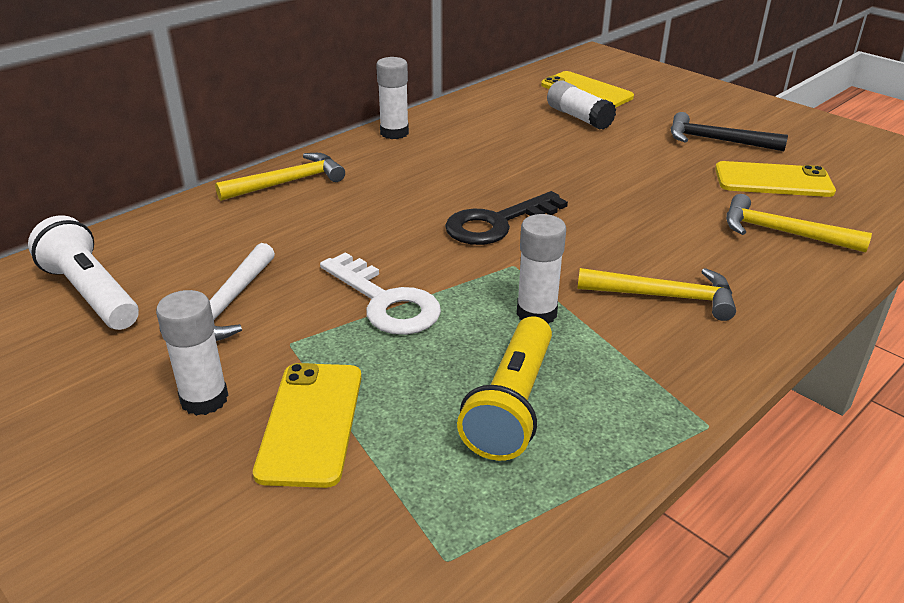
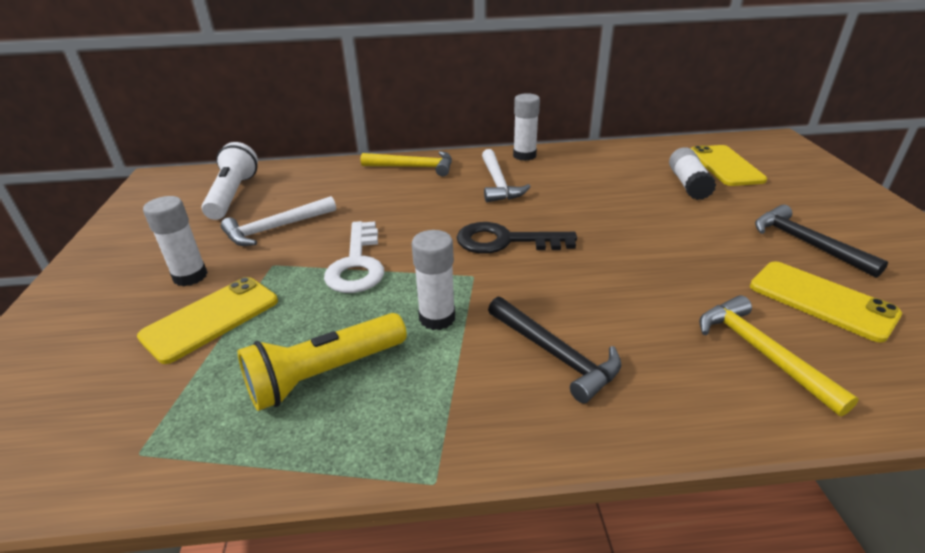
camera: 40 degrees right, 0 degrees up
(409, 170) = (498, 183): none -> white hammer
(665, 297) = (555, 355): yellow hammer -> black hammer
---
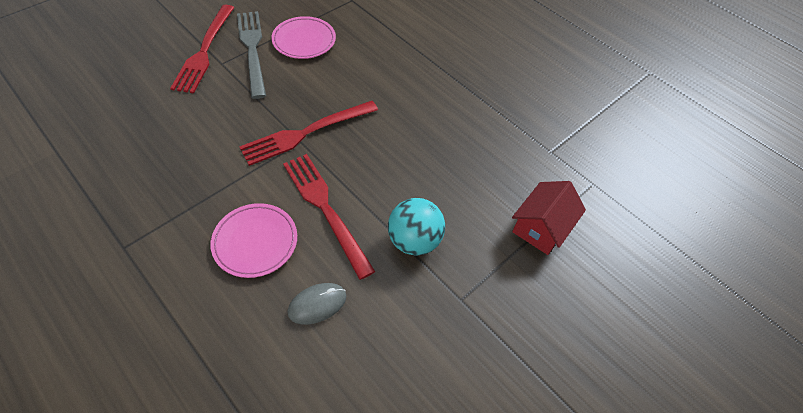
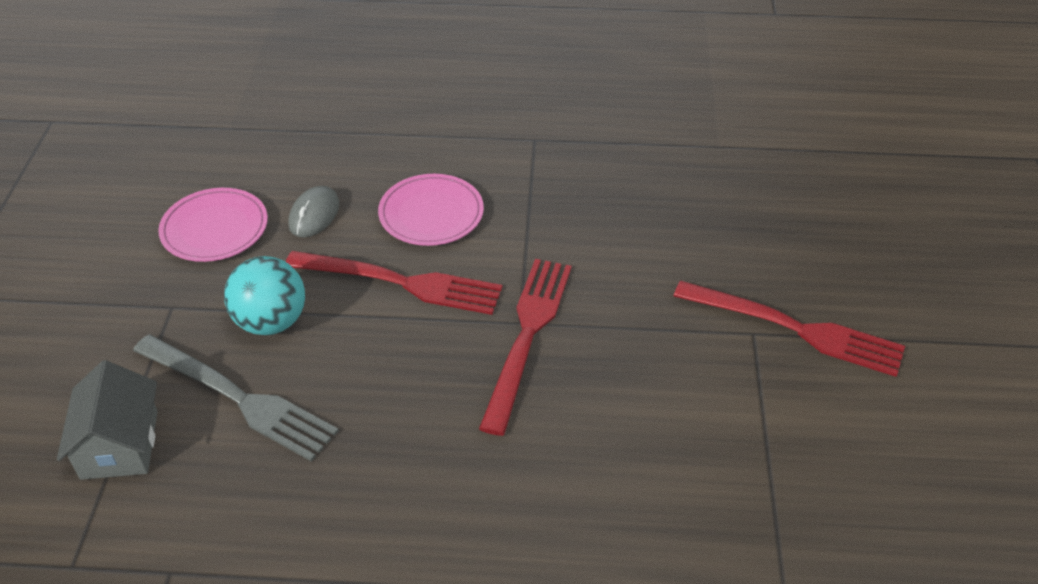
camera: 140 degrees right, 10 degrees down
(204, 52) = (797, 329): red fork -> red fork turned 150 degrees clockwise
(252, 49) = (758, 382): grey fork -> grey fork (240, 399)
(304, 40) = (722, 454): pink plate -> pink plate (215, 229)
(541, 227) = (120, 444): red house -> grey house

# Aim of the exercise
Retype, in the same exact form, the lines of the material above from the line holding "(204, 52) = (797, 329): red" through the line holding "(541, 227) = (120, 444): red".

# Expected output
(204, 52) = (797, 329): red fork -> red fork turned 150 degrees clockwise
(252, 49) = (758, 382): grey fork -> grey fork (240, 399)
(304, 40) = (722, 454): pink plate -> pink plate (215, 229)
(541, 227) = (120, 444): red house -> grey house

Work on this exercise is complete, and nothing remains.